=== Section Start ===

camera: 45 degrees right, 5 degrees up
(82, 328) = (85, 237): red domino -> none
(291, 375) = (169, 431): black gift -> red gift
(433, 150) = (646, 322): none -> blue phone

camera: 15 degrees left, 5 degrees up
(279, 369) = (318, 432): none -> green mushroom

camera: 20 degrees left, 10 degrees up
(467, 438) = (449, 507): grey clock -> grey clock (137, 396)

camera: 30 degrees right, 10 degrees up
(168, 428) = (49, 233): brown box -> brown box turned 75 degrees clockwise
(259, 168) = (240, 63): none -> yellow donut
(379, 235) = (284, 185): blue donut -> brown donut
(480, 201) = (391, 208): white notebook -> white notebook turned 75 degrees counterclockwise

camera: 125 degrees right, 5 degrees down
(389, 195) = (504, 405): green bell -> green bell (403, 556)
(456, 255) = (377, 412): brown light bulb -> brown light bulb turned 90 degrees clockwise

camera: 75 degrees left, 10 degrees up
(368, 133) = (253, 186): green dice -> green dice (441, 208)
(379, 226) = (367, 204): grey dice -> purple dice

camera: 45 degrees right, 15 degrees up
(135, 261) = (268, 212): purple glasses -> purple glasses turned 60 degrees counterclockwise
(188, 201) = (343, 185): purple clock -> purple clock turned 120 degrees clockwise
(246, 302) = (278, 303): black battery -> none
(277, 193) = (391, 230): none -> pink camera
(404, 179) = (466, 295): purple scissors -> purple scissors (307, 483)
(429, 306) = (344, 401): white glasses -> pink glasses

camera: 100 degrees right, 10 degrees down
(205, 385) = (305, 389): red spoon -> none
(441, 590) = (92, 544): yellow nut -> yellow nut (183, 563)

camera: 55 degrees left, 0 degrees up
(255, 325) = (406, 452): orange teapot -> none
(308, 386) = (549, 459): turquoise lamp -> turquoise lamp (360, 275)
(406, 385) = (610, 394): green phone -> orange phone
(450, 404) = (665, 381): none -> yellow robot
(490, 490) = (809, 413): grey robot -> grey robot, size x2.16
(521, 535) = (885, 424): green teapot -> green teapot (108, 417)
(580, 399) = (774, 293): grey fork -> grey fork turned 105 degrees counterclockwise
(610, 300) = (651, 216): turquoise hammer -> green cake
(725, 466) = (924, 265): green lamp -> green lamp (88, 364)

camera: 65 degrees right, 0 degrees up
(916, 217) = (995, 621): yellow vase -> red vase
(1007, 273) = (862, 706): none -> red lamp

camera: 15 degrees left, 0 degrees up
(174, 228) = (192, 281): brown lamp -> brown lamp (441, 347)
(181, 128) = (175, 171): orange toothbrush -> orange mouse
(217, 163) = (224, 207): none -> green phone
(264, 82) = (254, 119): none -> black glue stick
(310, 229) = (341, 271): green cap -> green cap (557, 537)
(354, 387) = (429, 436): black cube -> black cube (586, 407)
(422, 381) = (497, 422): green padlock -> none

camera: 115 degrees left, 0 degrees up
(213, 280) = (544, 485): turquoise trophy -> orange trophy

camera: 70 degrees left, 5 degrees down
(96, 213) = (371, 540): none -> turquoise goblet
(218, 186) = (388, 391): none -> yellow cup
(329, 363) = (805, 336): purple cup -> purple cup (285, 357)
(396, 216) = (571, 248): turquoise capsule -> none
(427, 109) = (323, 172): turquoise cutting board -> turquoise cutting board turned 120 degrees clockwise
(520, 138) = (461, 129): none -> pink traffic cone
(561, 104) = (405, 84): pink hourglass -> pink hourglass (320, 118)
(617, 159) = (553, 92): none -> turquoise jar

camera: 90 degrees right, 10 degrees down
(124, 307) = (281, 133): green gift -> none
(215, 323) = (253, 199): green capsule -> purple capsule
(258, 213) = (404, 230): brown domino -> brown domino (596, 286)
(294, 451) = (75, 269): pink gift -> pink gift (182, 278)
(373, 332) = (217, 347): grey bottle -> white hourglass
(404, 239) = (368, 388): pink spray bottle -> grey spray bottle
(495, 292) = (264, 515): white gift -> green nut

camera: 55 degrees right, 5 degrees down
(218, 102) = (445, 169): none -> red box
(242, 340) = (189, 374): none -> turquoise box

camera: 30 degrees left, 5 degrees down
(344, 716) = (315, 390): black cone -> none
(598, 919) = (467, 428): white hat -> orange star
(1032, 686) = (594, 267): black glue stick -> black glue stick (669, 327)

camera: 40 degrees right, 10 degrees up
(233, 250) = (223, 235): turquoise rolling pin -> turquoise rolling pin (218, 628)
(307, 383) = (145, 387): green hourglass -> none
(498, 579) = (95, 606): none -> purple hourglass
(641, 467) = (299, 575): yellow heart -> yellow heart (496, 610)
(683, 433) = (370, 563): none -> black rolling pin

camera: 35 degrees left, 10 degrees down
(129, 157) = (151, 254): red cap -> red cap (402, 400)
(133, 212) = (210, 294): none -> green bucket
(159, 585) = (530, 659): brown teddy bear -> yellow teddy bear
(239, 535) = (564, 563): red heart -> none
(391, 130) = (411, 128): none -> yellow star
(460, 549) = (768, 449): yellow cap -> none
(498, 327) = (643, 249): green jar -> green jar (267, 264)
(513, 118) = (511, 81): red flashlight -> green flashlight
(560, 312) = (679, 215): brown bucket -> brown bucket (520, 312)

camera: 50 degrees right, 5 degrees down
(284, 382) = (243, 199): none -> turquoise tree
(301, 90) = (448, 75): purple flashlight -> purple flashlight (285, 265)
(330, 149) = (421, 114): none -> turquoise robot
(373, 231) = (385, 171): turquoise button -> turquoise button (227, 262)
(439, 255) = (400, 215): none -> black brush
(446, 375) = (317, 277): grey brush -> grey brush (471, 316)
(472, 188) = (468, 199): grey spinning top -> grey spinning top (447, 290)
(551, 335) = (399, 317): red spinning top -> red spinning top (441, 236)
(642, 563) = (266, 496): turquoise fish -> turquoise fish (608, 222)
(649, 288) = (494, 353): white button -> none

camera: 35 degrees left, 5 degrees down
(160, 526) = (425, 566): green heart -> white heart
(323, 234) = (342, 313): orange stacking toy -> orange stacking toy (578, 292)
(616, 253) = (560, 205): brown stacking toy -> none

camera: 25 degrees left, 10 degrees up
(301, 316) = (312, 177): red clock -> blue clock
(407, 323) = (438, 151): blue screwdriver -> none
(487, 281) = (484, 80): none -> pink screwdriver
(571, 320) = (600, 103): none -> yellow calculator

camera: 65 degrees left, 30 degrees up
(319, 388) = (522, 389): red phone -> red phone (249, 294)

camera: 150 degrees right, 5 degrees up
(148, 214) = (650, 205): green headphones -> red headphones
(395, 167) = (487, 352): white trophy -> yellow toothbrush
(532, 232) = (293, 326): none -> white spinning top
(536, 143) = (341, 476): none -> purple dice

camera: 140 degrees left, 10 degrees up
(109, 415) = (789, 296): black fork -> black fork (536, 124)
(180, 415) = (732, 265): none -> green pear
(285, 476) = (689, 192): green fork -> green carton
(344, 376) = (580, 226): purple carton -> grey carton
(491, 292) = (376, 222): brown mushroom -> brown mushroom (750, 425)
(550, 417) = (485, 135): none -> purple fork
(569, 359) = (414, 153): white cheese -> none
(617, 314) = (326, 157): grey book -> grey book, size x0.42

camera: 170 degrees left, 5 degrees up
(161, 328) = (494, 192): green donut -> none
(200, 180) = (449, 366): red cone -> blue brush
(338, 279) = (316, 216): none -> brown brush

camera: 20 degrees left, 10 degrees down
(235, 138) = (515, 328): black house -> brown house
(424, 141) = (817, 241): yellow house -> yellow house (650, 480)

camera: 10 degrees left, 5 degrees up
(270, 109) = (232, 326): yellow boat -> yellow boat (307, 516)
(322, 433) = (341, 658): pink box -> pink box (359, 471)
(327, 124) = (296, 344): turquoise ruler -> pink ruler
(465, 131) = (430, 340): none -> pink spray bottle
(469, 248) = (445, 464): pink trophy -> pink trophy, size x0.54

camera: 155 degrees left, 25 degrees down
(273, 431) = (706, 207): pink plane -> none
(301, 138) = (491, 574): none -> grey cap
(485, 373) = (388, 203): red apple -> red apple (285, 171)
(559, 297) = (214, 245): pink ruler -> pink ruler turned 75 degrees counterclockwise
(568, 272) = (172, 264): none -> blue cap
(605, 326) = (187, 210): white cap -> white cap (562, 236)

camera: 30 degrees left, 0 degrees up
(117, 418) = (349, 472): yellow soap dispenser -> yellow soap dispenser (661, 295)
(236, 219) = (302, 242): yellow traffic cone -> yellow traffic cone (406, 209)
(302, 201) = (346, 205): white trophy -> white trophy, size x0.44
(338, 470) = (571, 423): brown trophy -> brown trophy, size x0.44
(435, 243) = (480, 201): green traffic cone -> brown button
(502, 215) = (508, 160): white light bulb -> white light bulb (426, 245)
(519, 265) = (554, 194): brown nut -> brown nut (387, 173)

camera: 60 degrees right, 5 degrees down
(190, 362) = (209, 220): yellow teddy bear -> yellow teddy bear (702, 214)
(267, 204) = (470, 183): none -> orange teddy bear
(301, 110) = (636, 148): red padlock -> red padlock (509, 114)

=== Section End ===

Exercise: In the lines above, locate the string "size". Copy every line where it occurs.

Result of the exercise:
(490, 490) = (809, 413): grey robot -> grey robot, size x2.16
(617, 314) = (326, 157): grey book -> grey book, size x0.42
(469, 248) = (445, 464): pink trophy -> pink trophy, size x0.54
(302, 201) = (346, 205): white trophy -> white trophy, size x0.44
(338, 470) = (571, 423): brown trophy -> brown trophy, size x0.44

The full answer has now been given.